Activity -> Each image should be skipped while the records are restated word for word.

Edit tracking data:
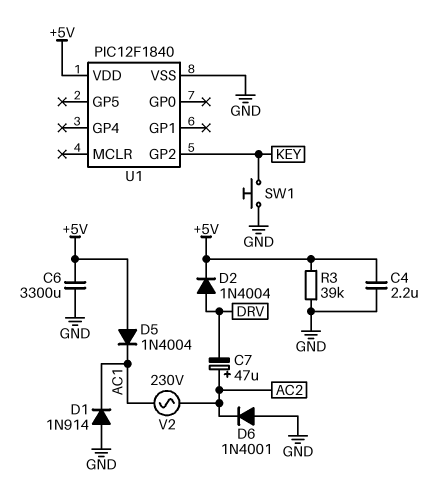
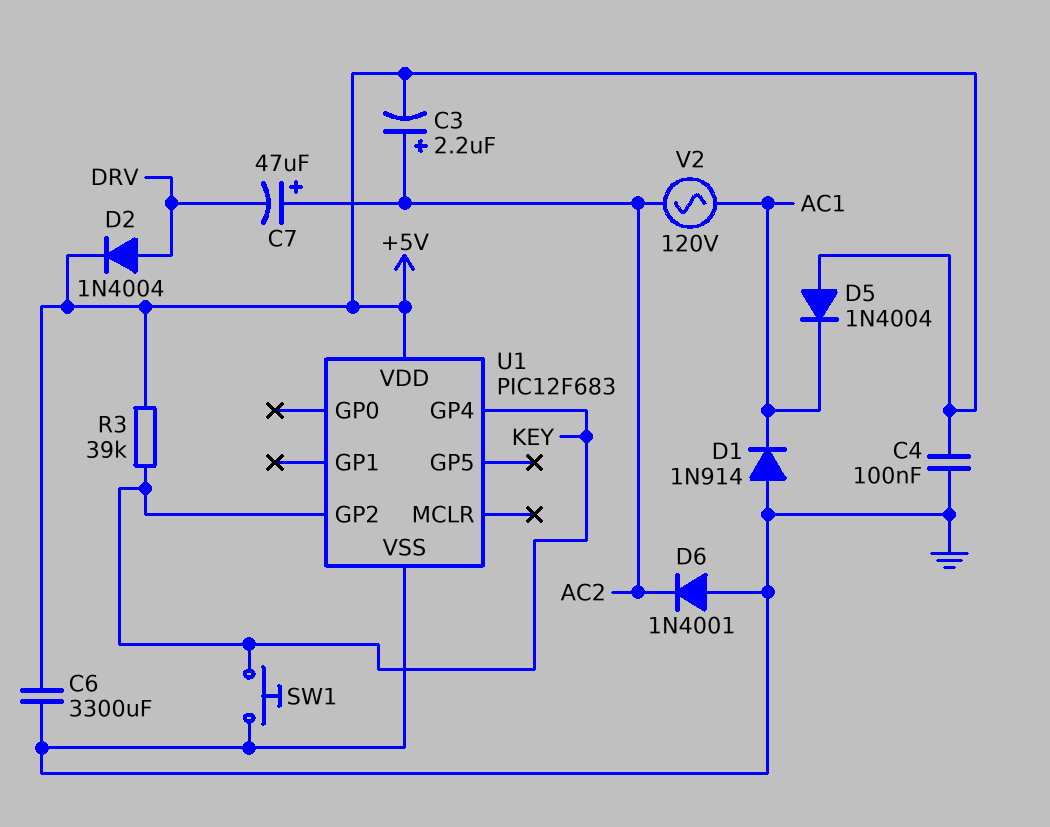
C3: none -> 2.2uF (plus AC2, minus +5V)
C4: 2.2uF (+5V, GND) -> 100nF (+5V, GND)
R3: 39k (+5V, GND) -> 39k (+5V, KEY)
U1: PIC12F1840 -> PIC12F683
U1 pin GP4: none -> KEY
V2: AC 230V (AC1, AC2) -> AC 120V (AC1, AC2)

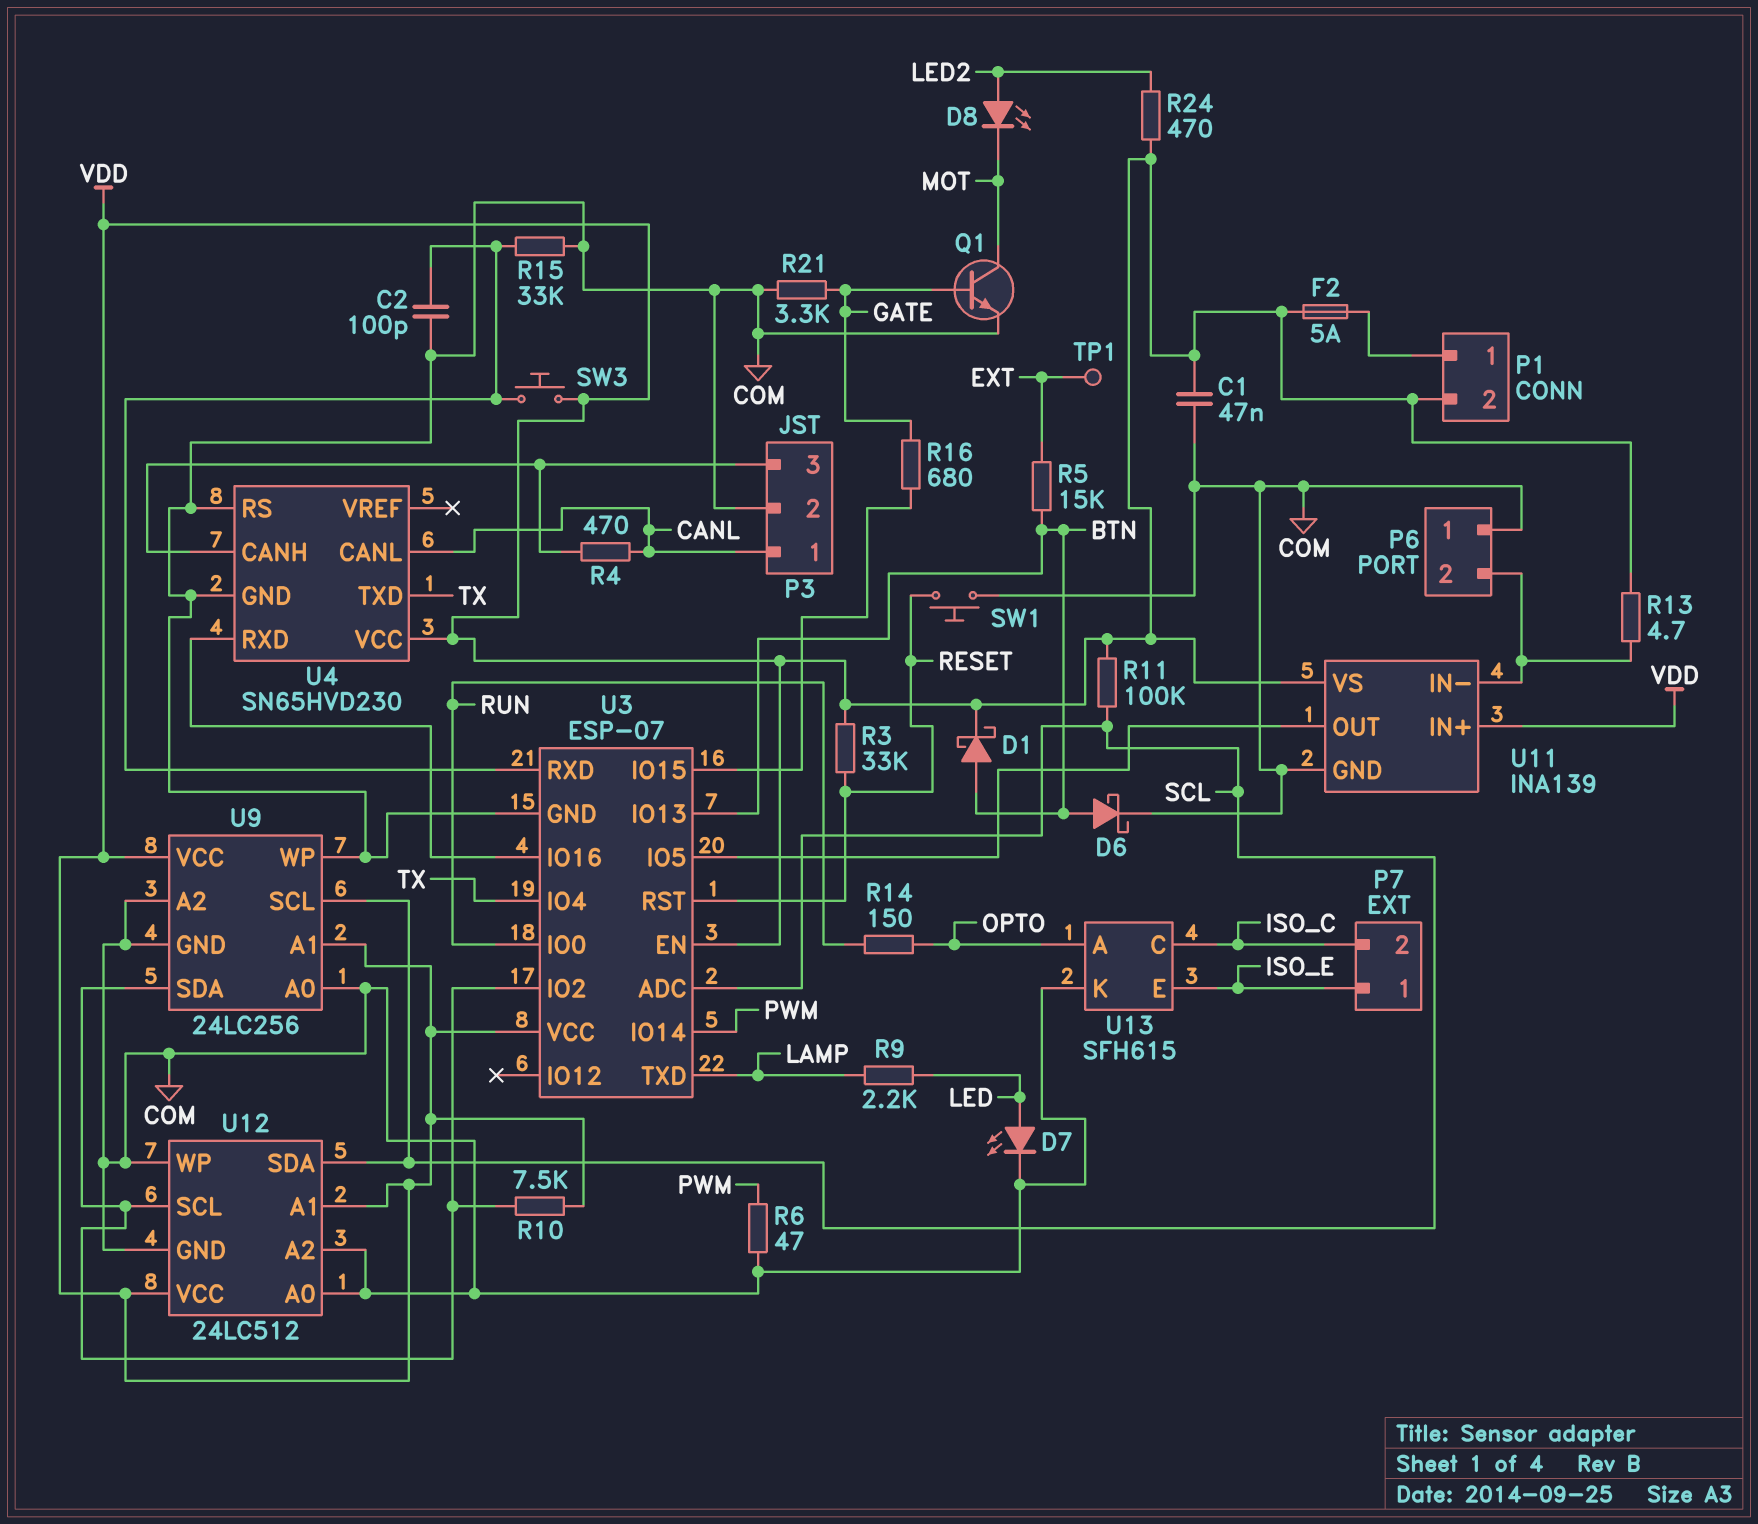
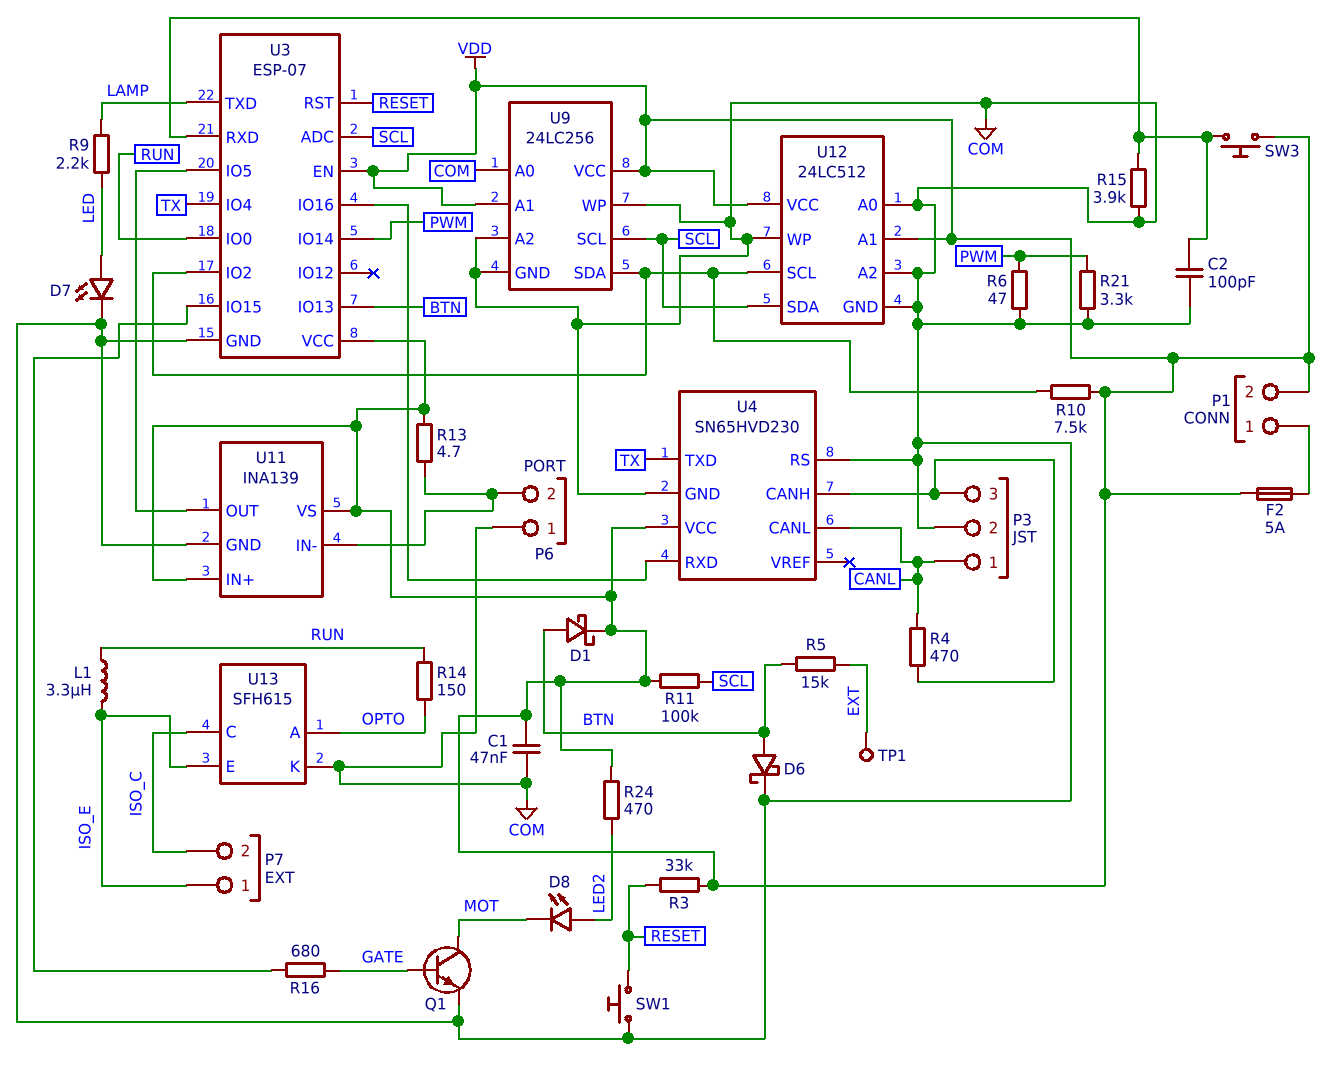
L1: none -> 3.3uH (ISO_E, RUN)
R15: 33k (COM, U3/RXD) -> 3.9k (COM, U3/RXD)
R21: 3.3k (COM, GATE) -> 3.3k (COM, PWM)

Solution for this exercise ->
C3: none -> 2.2uF (plus AC2, minus +5V)
C4: 2.2uF (+5V, GND) -> 100nF (+5V, GND)
R3: 39k (+5V, GND) -> 39k (+5V, KEY)
U1: PIC12F1840 -> PIC12F683
U1 pin GP4: none -> KEY
V2: AC 230V (AC1, AC2) -> AC 120V (AC1, AC2)

L1: none -> 3.3uH (ISO_E, RUN)
R15: 33k (COM, U3/RXD) -> 3.9k (COM, U3/RXD)
R21: 3.3k (COM, GATE) -> 3.3k (COM, PWM)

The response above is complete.